[Scene change data]

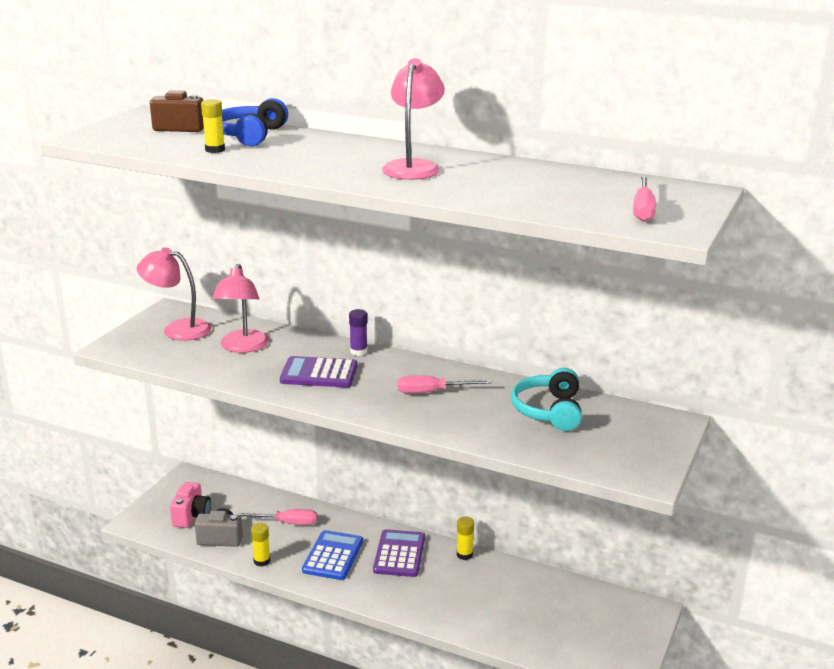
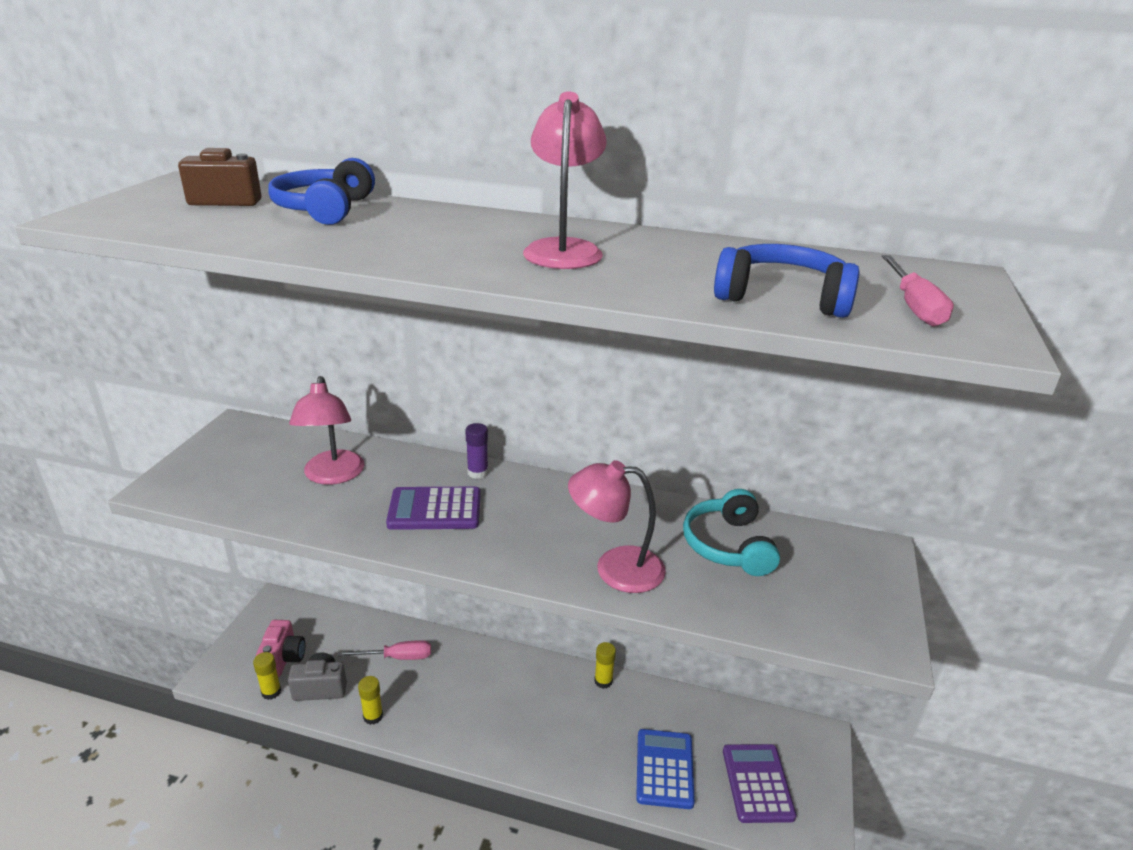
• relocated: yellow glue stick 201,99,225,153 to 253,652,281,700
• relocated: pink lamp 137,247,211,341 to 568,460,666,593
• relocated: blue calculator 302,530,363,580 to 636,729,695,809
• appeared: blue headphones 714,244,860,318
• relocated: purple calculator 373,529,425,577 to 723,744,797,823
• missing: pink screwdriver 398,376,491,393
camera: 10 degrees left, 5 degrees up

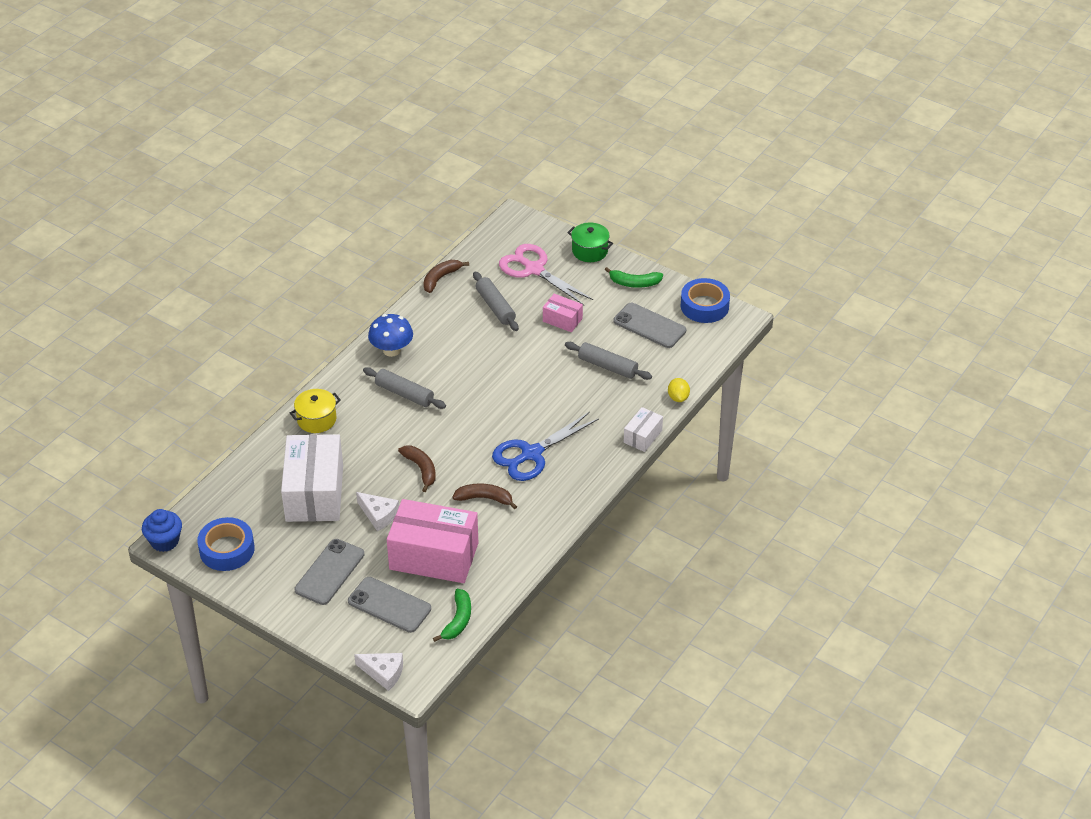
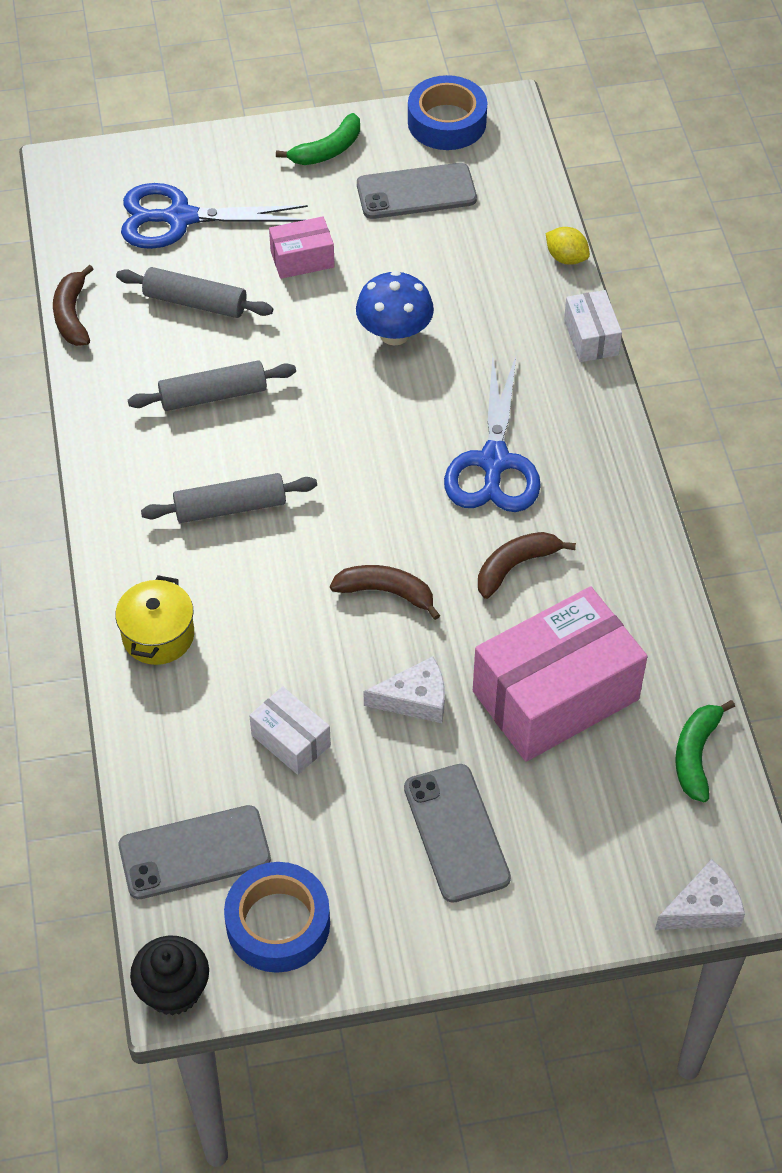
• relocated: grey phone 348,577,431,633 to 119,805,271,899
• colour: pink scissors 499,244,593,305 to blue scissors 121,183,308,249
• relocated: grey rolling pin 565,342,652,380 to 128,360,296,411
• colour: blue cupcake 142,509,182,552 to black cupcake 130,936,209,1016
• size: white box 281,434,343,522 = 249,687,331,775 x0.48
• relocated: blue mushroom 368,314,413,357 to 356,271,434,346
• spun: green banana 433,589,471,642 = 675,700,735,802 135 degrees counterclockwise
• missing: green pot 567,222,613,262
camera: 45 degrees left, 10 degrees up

=== How to complete this task ===
Set down each entry above word for word, without its pictures.

=== Answer below ===
• relocated: yellow glue stick 201,99,225,153 to 253,652,281,700
• relocated: pink lamp 137,247,211,341 to 568,460,666,593
• relocated: blue calculator 302,530,363,580 to 636,729,695,809
• appeared: blue headphones 714,244,860,318
• relocated: purple calculator 373,529,425,577 to 723,744,797,823
• missing: pink screwdriver 398,376,491,393
camera: 10 degrees left, 5 degrees up

• relocated: grey phone 348,577,431,633 to 119,805,271,899
• colour: pink scissors 499,244,593,305 to blue scissors 121,183,308,249
• relocated: grey rolling pin 565,342,652,380 to 128,360,296,411
• colour: blue cupcake 142,509,182,552 to black cupcake 130,936,209,1016
• size: white box 281,434,343,522 = 249,687,331,775 x0.48
• relocated: blue mushroom 368,314,413,357 to 356,271,434,346
• spun: green banana 433,589,471,642 = 675,700,735,802 135 degrees counterclockwise
• missing: green pot 567,222,613,262
camera: 45 degrees left, 10 degrees up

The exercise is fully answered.